It would help if you retyped the data exactly, leaving out the pictures.
# # # # # # #
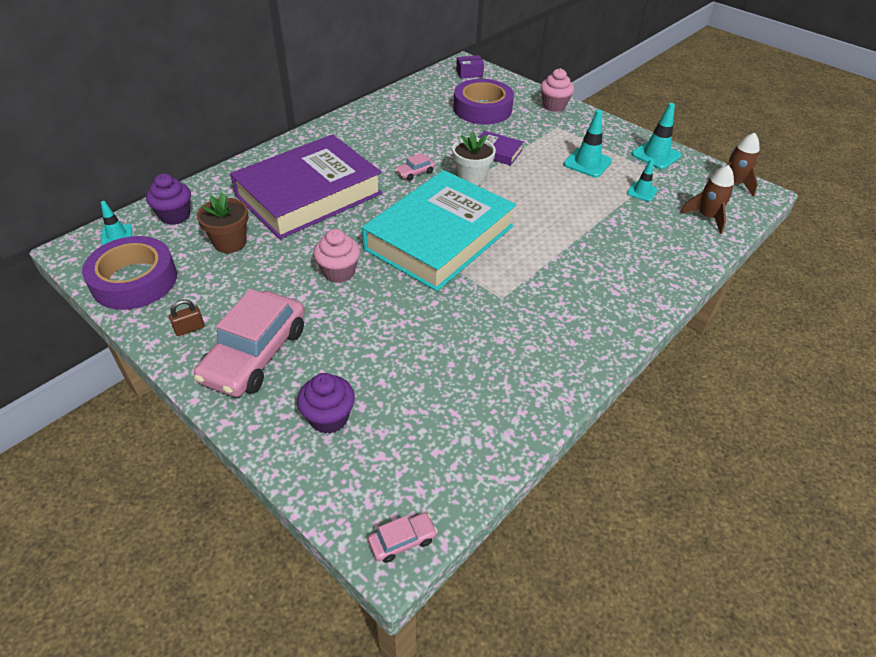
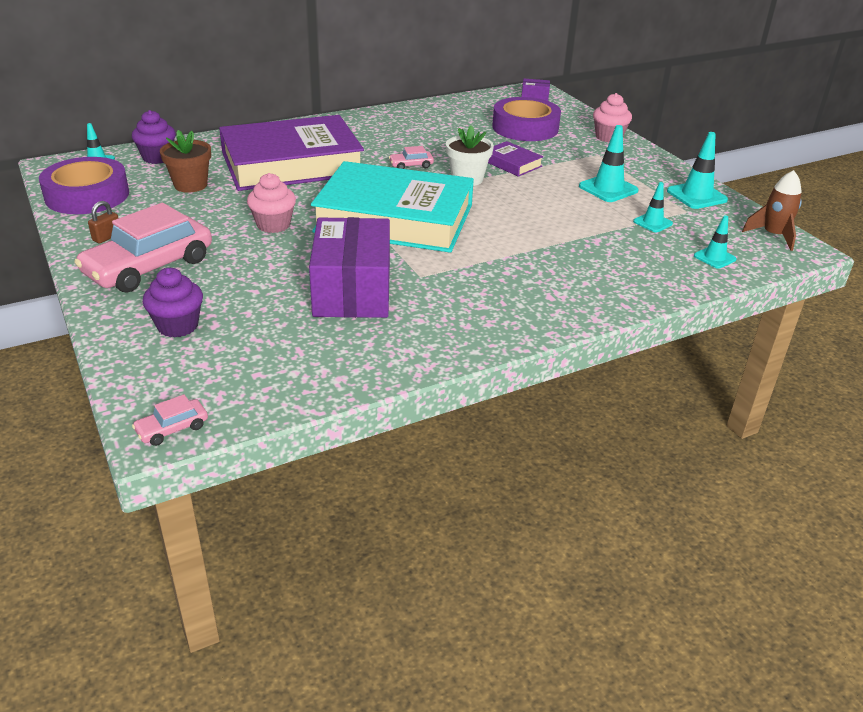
camera: 20 degrees right, 10 degrees down
(189, 328) = (107, 237): brown padlock -> brown padlock turned 45 degrees counterclockwise
(402, 541) = (172, 428): pink car -> pink car turned 150 degrees clockwise
(439, 237) = (394, 218): turquoise book -> turquoise book turned 45 degrees clockwise
(456, 330) = (352, 290): none -> purple box
(706, 217) = (714, 257): brown rocket -> turquoise traffic cone

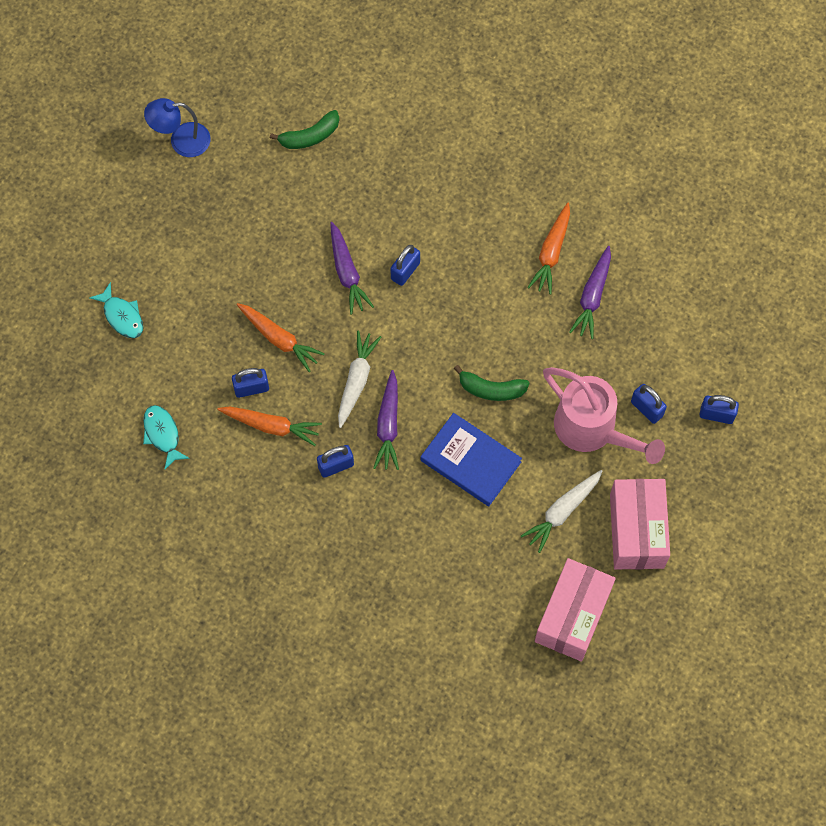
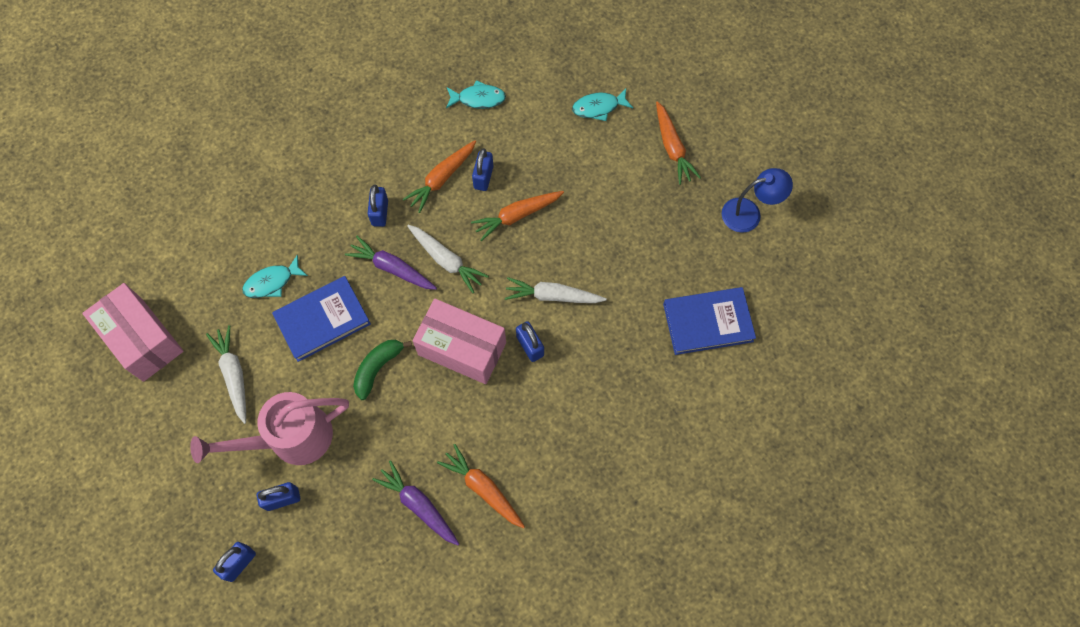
camera: 115 degrees right, 0 degrees up
(139, 232) = (672, 148): none -> orange carrot
(181, 141) = (749, 213): blue lamp -> blue lamp turned 60 degrees clockwise
(310, 136) = (708, 322): green banana -> blue book
(347, 272) = (553, 296): purple carrot -> white carrot
(456, 528) = (272, 282): none -> turquoise fish
(636, 531) = (179, 430): pink box -> pink box (462, 348)

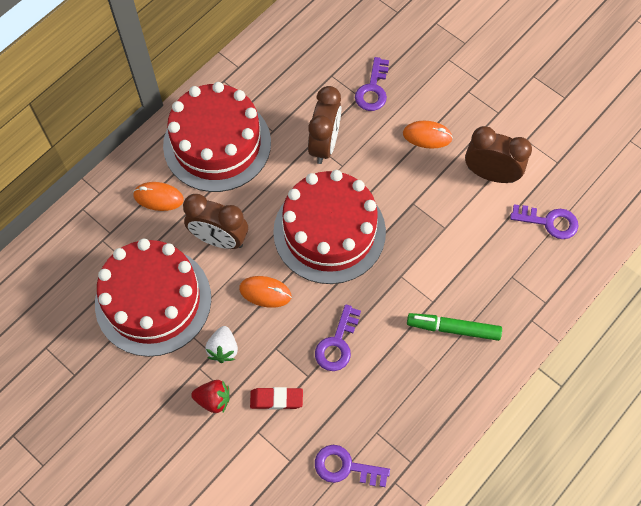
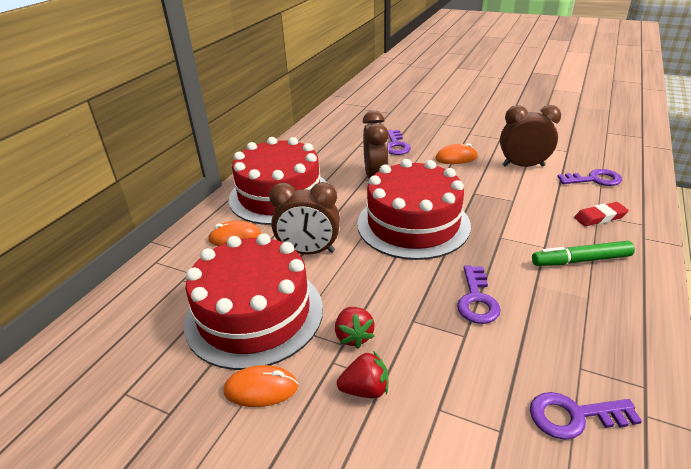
camera: 15 degrees left, 30 degrees down
(223, 349) = (354, 336): white strawberry -> red strawberry
(265, 292) = (376, 278): orange mouse -> orange mouse (261, 389)
(276, 399) = (442, 367): red eraser -> red eraser (600, 217)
# # # # # # #
- Result of the exercise
camera: 20 degrees right, 10 degrees down
(189, 328) = (107, 237): brown padlock -> brown padlock turned 45 degrees counterclockwise
(402, 541) = (172, 428): pink car -> pink car turned 150 degrees clockwise
(439, 237) = (394, 218): turquoise book -> turquoise book turned 45 degrees clockwise
(456, 330) = (352, 290): none -> purple box
(706, 217) = (714, 257): brown rocket -> turquoise traffic cone

camera: 115 degrees right, 0 degrees up
(139, 232) = (672, 148): none -> orange carrot
(181, 141) = (749, 213): blue lamp -> blue lamp turned 60 degrees clockwise
(310, 136) = (708, 322): green banana -> blue book
(347, 272) = (553, 296): purple carrot -> white carrot
(456, 528) = (272, 282): none -> turquoise fish
(636, 531) = (179, 430): pink box -> pink box (462, 348)

camera: 15 degrees left, 30 degrees down
(223, 349) = (354, 336): white strawberry -> red strawberry
(265, 292) = (376, 278): orange mouse -> orange mouse (261, 389)
(276, 399) = (442, 367): red eraser -> red eraser (600, 217)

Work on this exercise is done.